_Aim of the task_.
Would you restate each line of the data below word for word, without its pictures?

_Colored object listings_.
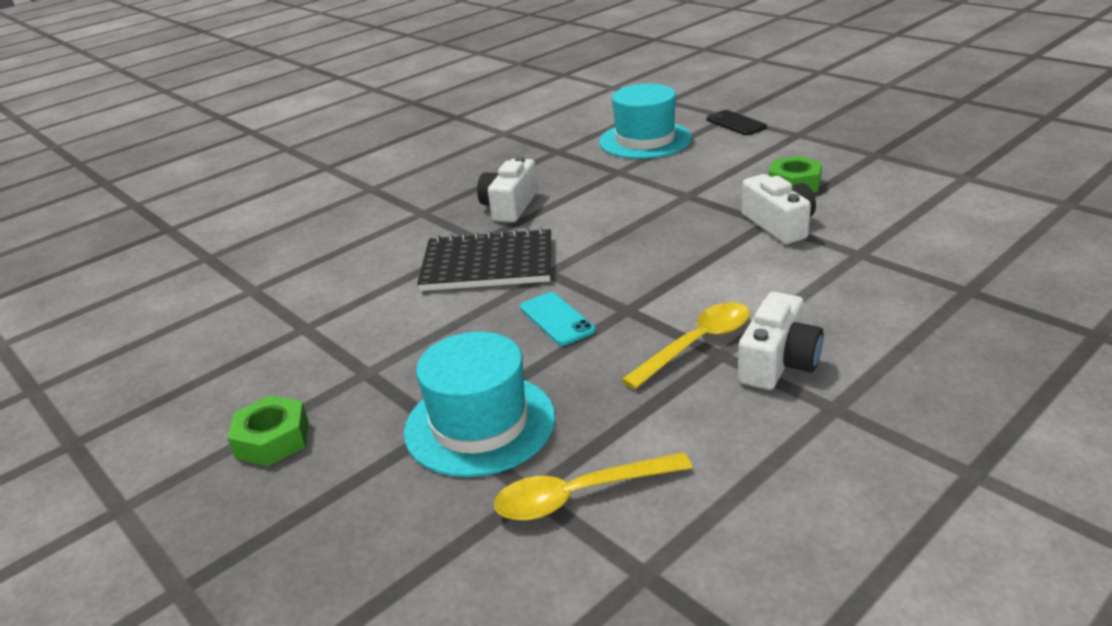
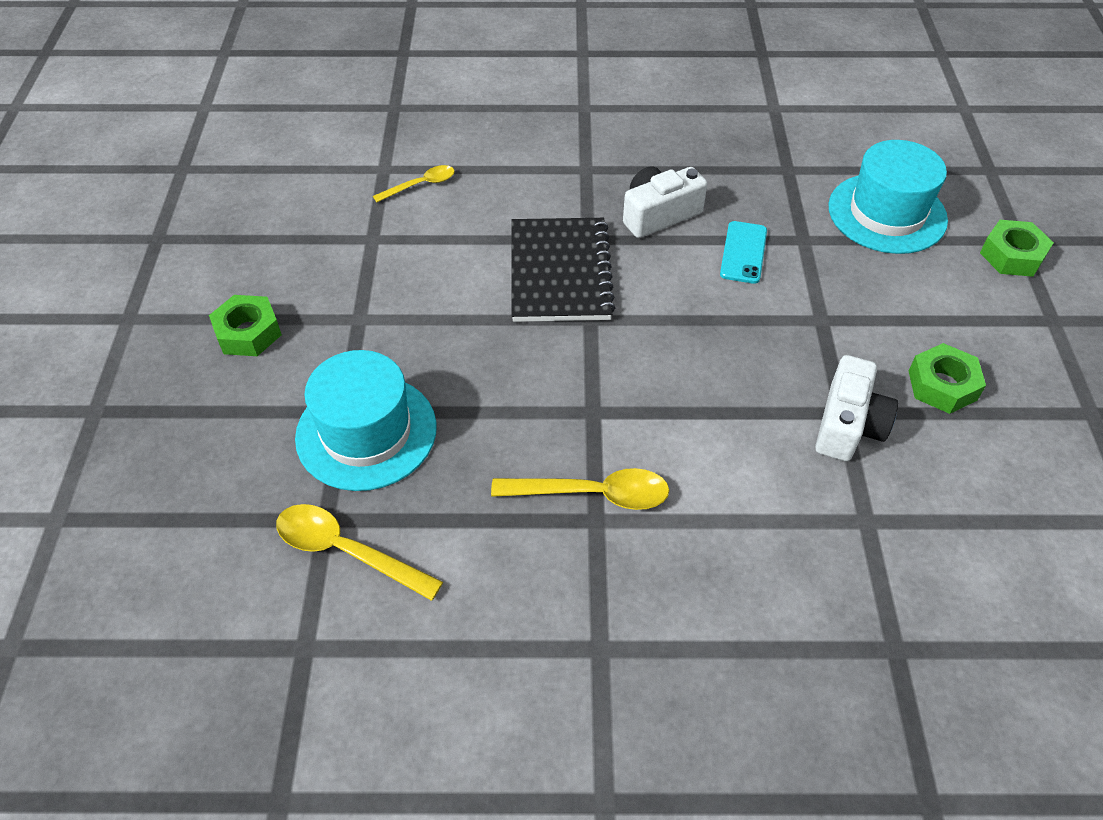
camera: 40 degrees right, 20 degrees up
(301, 281) = (421, 185): none -> yellow spoon
(488, 264) = (560, 272): black notebook -> black notebook turned 45 degrees clockwise
(556, 319) = (532, 376): turquoise phone -> turquoise phone (743, 252)
(736, 123) = (1012, 255): black phone -> green nut
(778, 362) = (624, 568): white camera -> none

_Answer space_.
camera: 40 degrees right, 20 degrees up
(301, 281) = (421, 185): none -> yellow spoon
(488, 264) = (560, 272): black notebook -> black notebook turned 45 degrees clockwise
(556, 319) = (532, 376): turquoise phone -> turquoise phone (743, 252)
(736, 123) = (1012, 255): black phone -> green nut
(778, 362) = (624, 568): white camera -> none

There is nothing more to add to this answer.